Data extract:

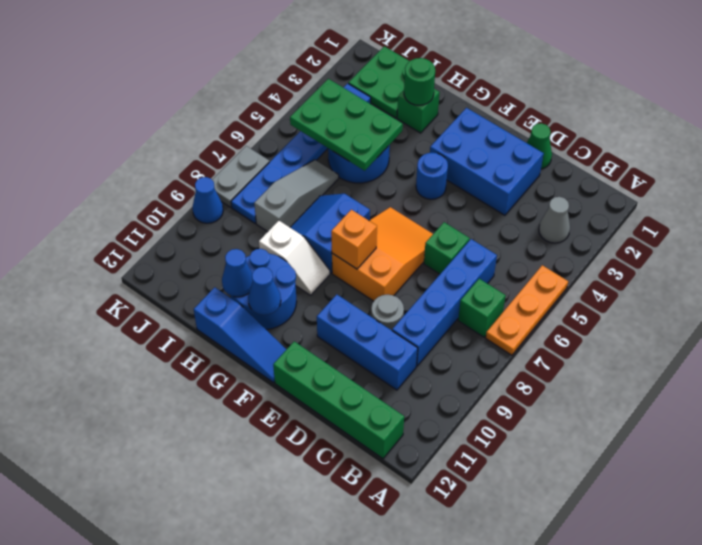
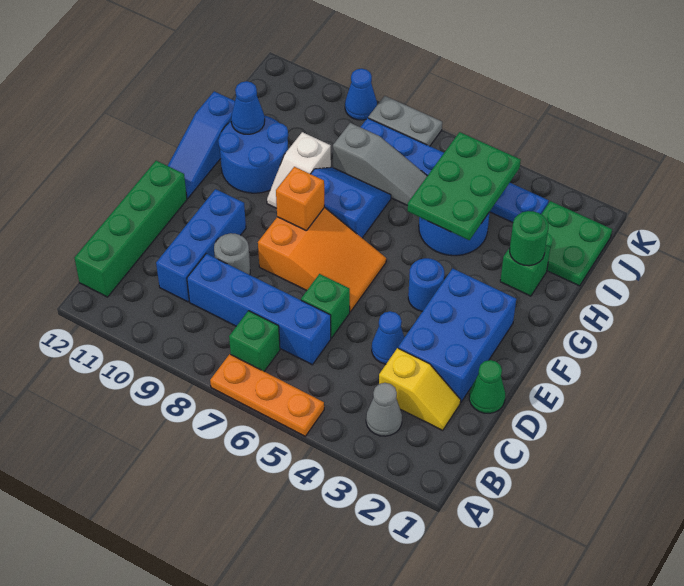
none -> yellow slope C2:C3 level 1 top 3
blue cone G11 level 2 -> blue cone D4 level 1

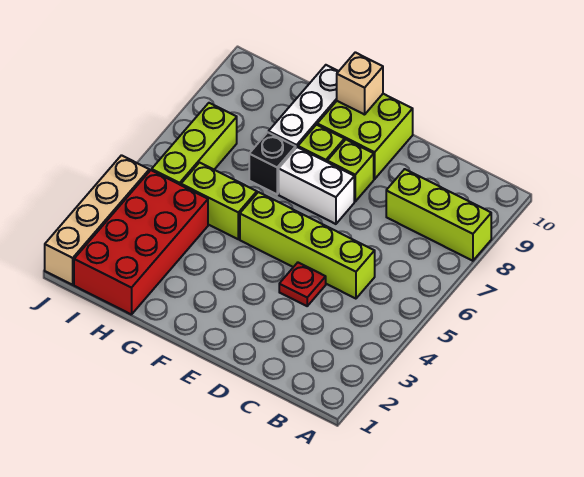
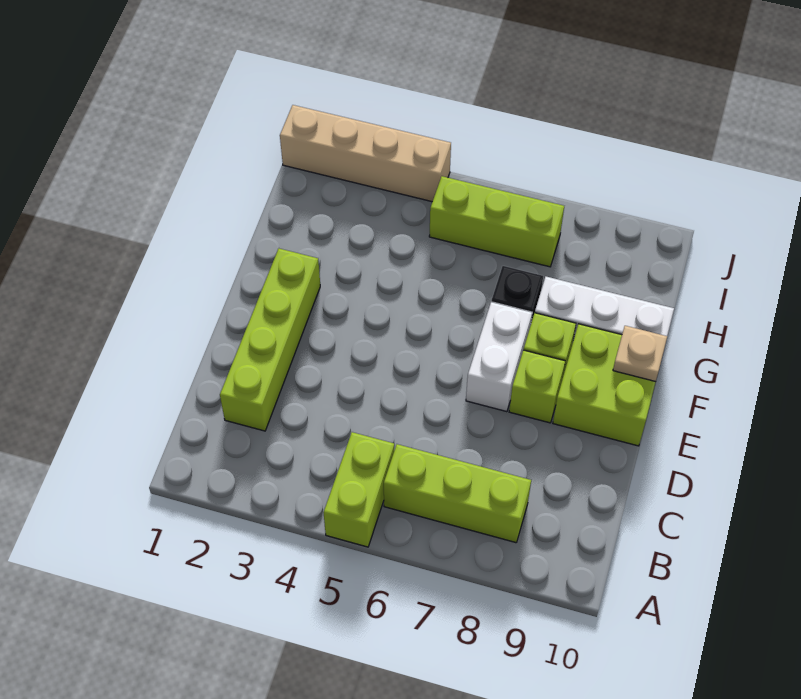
lime brick A8:C8 level 1 -> lime brick B6:B8 level 1
lime brick C5:F5 level 1 -> lime brick C2:F2 level 1
red plate D4 level 1 -> none
tan brick F10 level 2 -> tan plate F10 level 2
lime brick G5:H5 level 1 -> lime brick A5:B5 level 1
red brick H1:I4 level 1 -> none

Task instructions: Copy out exactly the lines from the line with "lime brick A8:C8" to the end of the listing, including both of those lines, and give nothing else.

Task result:
lime brick A8:C8 level 1 -> lime brick B6:B8 level 1
lime brick C5:F5 level 1 -> lime brick C2:F2 level 1
red plate D4 level 1 -> none
tan brick F10 level 2 -> tan plate F10 level 2
lime brick G5:H5 level 1 -> lime brick A5:B5 level 1
red brick H1:I4 level 1 -> none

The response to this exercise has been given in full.